Exercise: Set down the material once more, exactly as it appears.

Items from a data source
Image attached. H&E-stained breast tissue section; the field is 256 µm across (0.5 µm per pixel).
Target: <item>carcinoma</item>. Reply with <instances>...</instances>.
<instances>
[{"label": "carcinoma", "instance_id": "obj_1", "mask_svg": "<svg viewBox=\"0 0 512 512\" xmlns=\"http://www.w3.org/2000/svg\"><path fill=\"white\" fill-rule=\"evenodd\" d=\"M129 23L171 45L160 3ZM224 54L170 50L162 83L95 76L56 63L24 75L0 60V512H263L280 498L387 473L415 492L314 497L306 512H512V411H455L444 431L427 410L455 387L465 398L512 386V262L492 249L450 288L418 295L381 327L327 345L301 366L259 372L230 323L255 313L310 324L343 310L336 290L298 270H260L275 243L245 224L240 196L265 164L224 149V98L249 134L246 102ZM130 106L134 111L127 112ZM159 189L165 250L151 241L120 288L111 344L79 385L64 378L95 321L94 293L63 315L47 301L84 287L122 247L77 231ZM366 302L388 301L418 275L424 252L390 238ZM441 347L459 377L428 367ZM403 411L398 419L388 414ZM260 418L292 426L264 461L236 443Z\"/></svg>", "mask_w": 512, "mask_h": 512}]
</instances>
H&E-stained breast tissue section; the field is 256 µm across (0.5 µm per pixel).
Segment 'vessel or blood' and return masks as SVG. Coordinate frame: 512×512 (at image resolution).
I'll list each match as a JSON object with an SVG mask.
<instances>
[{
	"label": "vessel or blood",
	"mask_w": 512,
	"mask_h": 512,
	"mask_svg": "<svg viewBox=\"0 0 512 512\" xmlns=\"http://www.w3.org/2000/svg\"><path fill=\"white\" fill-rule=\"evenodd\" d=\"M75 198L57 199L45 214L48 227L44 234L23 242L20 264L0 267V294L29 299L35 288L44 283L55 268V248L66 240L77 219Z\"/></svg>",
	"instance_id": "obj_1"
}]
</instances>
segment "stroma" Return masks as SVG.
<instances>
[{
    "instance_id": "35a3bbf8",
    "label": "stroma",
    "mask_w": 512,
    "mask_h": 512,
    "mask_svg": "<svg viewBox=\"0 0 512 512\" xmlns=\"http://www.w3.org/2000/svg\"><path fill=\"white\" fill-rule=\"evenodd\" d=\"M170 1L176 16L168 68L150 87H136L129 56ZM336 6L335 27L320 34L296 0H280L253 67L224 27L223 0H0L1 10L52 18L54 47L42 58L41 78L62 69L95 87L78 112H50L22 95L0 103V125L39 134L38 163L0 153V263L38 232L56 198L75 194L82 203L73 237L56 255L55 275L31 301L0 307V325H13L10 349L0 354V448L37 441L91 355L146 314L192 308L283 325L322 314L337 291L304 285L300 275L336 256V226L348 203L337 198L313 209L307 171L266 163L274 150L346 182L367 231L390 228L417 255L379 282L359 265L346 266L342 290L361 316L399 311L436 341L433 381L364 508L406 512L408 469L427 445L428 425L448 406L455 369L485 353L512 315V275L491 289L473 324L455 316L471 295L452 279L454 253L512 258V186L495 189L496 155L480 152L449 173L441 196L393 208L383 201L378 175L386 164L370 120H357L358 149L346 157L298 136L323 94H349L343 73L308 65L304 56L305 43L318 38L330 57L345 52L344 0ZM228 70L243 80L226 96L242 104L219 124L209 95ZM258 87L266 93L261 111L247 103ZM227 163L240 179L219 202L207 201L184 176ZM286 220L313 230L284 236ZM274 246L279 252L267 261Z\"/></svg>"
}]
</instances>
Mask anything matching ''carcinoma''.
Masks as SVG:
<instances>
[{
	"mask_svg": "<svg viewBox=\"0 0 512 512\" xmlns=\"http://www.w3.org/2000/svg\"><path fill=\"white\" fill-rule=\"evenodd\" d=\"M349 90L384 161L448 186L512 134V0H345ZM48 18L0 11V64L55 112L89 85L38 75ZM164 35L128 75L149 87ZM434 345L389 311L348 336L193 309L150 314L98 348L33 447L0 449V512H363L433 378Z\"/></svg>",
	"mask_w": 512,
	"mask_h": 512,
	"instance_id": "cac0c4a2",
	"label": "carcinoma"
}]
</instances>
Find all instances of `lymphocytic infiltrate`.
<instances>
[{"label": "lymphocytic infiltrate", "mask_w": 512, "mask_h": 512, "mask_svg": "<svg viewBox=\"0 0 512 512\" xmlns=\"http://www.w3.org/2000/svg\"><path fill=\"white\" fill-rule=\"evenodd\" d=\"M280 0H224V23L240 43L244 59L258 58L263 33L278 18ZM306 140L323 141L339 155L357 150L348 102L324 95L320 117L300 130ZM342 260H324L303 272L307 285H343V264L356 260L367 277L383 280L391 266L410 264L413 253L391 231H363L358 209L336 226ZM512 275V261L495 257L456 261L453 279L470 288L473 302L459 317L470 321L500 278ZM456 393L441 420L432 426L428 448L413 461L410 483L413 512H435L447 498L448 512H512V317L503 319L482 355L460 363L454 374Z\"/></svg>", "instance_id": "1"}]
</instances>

Task output:
Image attached. H&E-stained breast tissue section; the field is 256 µm across (0.5 µm per pixel).
Target: <item>carcinoma</item>. Reply with <instances>...</instances>.
<instances>
[{"label": "carcinoma", "instance_id": "obj_1", "mask_svg": "<svg viewBox=\"0 0 512 512\" xmlns=\"http://www.w3.org/2000/svg\"><path fill=\"white\" fill-rule=\"evenodd\" d=\"M129 23L171 45L160 3ZM224 54L170 50L162 83L95 76L56 63L24 75L0 60V512H263L280 498L387 473L415 492L314 497L306 512H512V411H455L444 431L427 410L455 387L465 398L512 386V262L492 249L450 288L418 295L381 327L327 345L301 366L259 372L230 323L255 313L310 324L343 310L336 290L298 270H260L275 243L245 224L240 196L265 164L224 149V98L249 134L246 102ZM130 106L134 111L127 112ZM159 189L165 250L151 241L120 288L111 344L79 385L64 378L95 321L94 293L63 315L47 301L84 287L122 247L77 231ZM366 302L388 301L418 275L424 252L390 238ZM441 347L459 377L428 367ZM403 411L398 419L388 414ZM260 418L292 426L264 461L236 443Z\"/></svg>", "mask_w": 512, "mask_h": 512}]
</instances>
H&E-stained breast tissue section; the field is 256 µm across (0.5 µm per pixel).
Segment 'vessel or blood' and return masks as SVG. Coordinate frame: 512×512 (at image resolution).
I'll list each match as a JSON object with an SVG mask.
<instances>
[{
	"label": "vessel or blood",
	"mask_w": 512,
	"mask_h": 512,
	"mask_svg": "<svg viewBox=\"0 0 512 512\" xmlns=\"http://www.w3.org/2000/svg\"><path fill=\"white\" fill-rule=\"evenodd\" d=\"M75 198L57 199L45 214L48 227L44 234L23 242L20 264L0 267V294L29 299L35 288L44 283L55 268V248L66 240L77 219Z\"/></svg>",
	"instance_id": "obj_1"
}]
</instances>
segment "stroma" Return masks as SVG.
<instances>
[{
    "instance_id": "35a3bbf8",
    "label": "stroma",
    "mask_w": 512,
    "mask_h": 512,
    "mask_svg": "<svg viewBox=\"0 0 512 512\" xmlns=\"http://www.w3.org/2000/svg\"><path fill=\"white\" fill-rule=\"evenodd\" d=\"M170 1L176 16L168 68L150 87H136L129 56ZM336 6L335 27L320 34L296 0H280L253 67L224 27L223 0H0L1 10L52 18L54 47L42 58L41 78L62 69L95 87L78 112H50L22 95L0 103V125L39 134L38 163L0 153V263L38 232L56 198L75 194L82 203L73 237L56 255L55 275L31 301L0 307V325H13L10 349L0 354V448L37 441L91 355L146 314L192 308L283 325L322 314L337 291L304 285L300 275L336 256V226L348 203L337 198L313 209L307 171L266 163L274 150L346 182L367 231L390 228L417 255L379 282L359 265L346 266L342 290L361 316L399 311L436 341L433 381L364 508L406 512L408 469L427 445L428 425L448 406L455 369L485 353L512 315V275L491 289L473 324L455 316L471 295L452 279L454 253L512 258V186L495 189L496 155L480 152L449 173L441 196L393 208L383 201L378 175L386 164L370 120H357L358 149L346 157L298 136L323 94H349L343 73L308 65L304 56L305 43L318 38L330 57L345 52L344 0ZM228 70L243 80L226 96L242 104L219 124L209 95ZM258 87L266 93L261 111L247 103ZM227 163L240 179L219 202L207 201L184 176ZM286 220L313 230L284 236ZM274 246L279 252L267 261Z\"/></svg>"
}]
</instances>
Mask anything matching ''carcinoma''.
Masks as SVG:
<instances>
[{
	"mask_svg": "<svg viewBox=\"0 0 512 512\" xmlns=\"http://www.w3.org/2000/svg\"><path fill=\"white\" fill-rule=\"evenodd\" d=\"M349 90L384 161L448 186L512 134V0H345ZM48 18L0 11V64L55 112L89 85L38 75ZM164 35L128 75L149 87ZM434 345L389 311L348 336L193 309L150 314L98 348L33 447L0 449V512H363L433 378Z\"/></svg>",
	"mask_w": 512,
	"mask_h": 512,
	"instance_id": "cac0c4a2",
	"label": "carcinoma"
}]
</instances>
Find all instances of `lymphocytic infiltrate`.
<instances>
[{"label": "lymphocytic infiltrate", "mask_w": 512, "mask_h": 512, "mask_svg": "<svg viewBox=\"0 0 512 512\" xmlns=\"http://www.w3.org/2000/svg\"><path fill=\"white\" fill-rule=\"evenodd\" d=\"M280 0H224V23L240 43L244 59L258 58L263 33L278 18ZM306 140L323 141L339 155L357 150L348 102L324 95L320 117L300 130ZM342 260H324L303 272L307 285H343V264L356 260L367 277L383 280L391 266L410 264L413 253L391 231H363L358 209L336 226ZM512 275V261L495 257L456 261L453 279L470 288L473 302L459 317L470 321L500 278ZM456 393L441 420L432 426L428 448L413 461L410 483L413 512H435L447 498L448 512H512V317L503 319L482 355L460 363L454 374Z\"/></svg>", "instance_id": "1"}]
</instances>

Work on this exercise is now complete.